- [DATA]
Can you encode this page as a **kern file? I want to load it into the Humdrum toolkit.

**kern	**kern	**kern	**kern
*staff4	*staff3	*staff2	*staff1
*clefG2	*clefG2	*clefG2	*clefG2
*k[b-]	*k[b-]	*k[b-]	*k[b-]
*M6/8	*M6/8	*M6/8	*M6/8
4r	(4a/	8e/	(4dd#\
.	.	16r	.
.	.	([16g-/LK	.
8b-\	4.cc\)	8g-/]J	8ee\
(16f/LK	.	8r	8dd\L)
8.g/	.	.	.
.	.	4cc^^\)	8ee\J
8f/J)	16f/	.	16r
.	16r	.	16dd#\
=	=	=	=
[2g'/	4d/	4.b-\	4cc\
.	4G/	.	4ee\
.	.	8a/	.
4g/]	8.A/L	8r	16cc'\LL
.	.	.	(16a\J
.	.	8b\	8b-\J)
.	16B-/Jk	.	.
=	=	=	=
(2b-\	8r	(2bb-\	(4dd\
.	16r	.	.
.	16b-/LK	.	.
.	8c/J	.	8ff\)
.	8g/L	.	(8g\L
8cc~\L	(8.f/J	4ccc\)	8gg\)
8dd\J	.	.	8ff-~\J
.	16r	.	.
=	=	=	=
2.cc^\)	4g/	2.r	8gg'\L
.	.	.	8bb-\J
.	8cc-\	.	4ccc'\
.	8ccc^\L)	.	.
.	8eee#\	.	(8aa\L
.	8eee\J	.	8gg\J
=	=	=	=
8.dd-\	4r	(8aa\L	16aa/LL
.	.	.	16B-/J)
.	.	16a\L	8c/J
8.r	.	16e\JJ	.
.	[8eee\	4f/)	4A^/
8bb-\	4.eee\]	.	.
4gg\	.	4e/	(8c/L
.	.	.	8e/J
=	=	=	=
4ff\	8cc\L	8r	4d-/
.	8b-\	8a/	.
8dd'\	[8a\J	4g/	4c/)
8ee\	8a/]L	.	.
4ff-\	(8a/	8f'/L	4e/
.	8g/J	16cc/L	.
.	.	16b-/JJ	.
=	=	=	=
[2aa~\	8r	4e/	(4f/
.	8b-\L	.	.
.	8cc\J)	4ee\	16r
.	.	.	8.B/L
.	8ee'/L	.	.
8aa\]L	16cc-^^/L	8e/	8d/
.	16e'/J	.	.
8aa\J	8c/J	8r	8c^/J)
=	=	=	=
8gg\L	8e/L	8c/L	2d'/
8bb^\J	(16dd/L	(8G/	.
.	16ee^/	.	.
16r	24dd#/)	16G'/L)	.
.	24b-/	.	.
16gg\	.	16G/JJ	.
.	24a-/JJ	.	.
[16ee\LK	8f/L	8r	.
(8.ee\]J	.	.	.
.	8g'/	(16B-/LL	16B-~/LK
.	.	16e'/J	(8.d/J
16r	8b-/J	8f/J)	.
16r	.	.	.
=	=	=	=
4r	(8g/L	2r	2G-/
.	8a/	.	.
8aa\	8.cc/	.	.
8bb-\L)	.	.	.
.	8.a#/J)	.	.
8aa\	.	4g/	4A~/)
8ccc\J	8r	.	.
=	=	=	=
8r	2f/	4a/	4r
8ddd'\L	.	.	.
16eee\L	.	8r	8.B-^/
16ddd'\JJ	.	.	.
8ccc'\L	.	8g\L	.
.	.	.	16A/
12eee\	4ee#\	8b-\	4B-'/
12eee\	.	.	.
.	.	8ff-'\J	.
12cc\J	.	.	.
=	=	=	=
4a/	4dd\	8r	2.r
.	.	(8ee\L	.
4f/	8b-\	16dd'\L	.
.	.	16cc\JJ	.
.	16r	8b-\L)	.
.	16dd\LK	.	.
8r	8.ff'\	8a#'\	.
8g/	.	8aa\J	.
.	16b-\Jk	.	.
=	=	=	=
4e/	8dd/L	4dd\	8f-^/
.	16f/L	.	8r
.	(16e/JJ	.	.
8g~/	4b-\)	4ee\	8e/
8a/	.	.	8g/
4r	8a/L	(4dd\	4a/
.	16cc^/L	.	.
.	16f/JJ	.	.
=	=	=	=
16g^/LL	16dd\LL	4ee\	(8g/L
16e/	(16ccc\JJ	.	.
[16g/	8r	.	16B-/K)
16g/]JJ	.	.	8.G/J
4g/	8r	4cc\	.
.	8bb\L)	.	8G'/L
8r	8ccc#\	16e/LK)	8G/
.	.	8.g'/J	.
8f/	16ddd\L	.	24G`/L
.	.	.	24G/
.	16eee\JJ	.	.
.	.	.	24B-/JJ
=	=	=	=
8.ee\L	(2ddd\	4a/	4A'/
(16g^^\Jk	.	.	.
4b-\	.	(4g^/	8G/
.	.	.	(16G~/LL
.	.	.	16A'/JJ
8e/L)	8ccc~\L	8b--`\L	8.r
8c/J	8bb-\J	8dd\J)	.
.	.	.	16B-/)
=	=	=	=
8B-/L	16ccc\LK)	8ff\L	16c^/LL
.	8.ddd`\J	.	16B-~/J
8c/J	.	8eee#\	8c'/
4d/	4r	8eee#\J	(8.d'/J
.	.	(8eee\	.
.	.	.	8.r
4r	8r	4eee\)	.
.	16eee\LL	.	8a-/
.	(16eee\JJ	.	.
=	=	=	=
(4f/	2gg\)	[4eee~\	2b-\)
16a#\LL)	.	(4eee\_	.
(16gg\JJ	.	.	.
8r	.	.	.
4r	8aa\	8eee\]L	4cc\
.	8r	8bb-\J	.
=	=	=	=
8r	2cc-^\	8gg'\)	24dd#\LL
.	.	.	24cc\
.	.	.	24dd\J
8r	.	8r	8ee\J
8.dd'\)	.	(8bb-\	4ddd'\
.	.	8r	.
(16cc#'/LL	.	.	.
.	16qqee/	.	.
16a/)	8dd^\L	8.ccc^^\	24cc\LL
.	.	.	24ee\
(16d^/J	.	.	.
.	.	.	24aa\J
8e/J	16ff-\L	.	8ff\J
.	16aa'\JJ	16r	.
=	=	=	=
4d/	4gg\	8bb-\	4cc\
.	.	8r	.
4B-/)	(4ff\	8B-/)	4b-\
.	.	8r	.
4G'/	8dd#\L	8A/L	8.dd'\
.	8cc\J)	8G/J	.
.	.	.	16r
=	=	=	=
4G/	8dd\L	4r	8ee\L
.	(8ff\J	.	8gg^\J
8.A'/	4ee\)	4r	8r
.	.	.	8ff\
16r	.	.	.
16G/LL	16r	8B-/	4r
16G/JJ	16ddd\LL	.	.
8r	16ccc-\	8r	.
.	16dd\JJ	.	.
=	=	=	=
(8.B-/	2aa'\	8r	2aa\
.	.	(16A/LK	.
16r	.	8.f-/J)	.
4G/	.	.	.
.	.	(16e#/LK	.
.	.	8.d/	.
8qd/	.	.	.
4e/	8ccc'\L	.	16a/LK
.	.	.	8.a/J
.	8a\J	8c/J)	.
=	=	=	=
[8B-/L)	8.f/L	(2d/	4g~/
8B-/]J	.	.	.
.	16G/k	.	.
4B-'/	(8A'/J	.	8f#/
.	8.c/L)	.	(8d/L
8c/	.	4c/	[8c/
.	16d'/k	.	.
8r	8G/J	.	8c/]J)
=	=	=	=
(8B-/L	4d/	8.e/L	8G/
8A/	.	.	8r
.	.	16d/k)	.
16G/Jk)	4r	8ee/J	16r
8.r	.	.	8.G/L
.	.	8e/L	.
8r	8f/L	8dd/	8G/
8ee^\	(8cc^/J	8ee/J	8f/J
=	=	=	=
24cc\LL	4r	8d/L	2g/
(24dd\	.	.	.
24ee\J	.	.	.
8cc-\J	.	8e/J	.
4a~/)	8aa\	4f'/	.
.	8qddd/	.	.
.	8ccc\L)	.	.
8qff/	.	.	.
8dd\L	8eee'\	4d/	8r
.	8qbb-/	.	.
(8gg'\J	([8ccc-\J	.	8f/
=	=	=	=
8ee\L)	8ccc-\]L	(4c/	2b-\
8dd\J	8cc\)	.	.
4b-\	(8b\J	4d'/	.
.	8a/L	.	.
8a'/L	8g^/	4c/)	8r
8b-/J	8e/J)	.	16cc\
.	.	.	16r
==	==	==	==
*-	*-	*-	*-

- [WORK INSTRUCTIONS]
How many lines in the data above contain the string "kern"? Reply with the number alone.

- [SOLUTION BELOW]
2